··· Exercise input
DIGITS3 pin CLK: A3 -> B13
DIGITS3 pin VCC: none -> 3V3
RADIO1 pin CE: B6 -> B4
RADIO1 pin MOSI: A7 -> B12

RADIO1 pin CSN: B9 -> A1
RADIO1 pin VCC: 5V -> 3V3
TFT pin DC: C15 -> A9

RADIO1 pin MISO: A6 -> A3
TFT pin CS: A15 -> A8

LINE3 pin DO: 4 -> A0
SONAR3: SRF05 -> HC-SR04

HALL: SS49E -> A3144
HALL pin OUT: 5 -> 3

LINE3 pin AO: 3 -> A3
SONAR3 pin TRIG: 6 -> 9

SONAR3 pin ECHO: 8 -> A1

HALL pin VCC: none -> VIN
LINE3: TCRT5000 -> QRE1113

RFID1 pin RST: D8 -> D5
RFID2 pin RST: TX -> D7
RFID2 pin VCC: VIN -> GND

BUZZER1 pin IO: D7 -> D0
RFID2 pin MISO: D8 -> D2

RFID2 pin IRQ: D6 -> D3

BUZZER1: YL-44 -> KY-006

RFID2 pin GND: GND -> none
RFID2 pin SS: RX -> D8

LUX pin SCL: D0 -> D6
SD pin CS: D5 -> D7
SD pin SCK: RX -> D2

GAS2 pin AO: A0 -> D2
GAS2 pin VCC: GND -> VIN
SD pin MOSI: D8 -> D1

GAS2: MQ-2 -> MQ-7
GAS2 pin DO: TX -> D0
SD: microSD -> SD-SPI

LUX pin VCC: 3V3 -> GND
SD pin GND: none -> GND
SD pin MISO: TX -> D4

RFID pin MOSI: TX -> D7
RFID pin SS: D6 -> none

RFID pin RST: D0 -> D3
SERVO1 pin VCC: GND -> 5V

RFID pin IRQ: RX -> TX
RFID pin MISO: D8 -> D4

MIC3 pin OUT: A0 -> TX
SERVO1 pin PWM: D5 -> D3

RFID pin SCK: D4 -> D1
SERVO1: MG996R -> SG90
······
# The task
Wherever the word "none" appears in the entries above, copy that whole line.

# Result of this task
DIGITS3 pin VCC: none -> 3V3
HALL pin VCC: none -> VIN
RFID2 pin GND: GND -> none
SD pin GND: none -> GND
RFID pin SS: D6 -> none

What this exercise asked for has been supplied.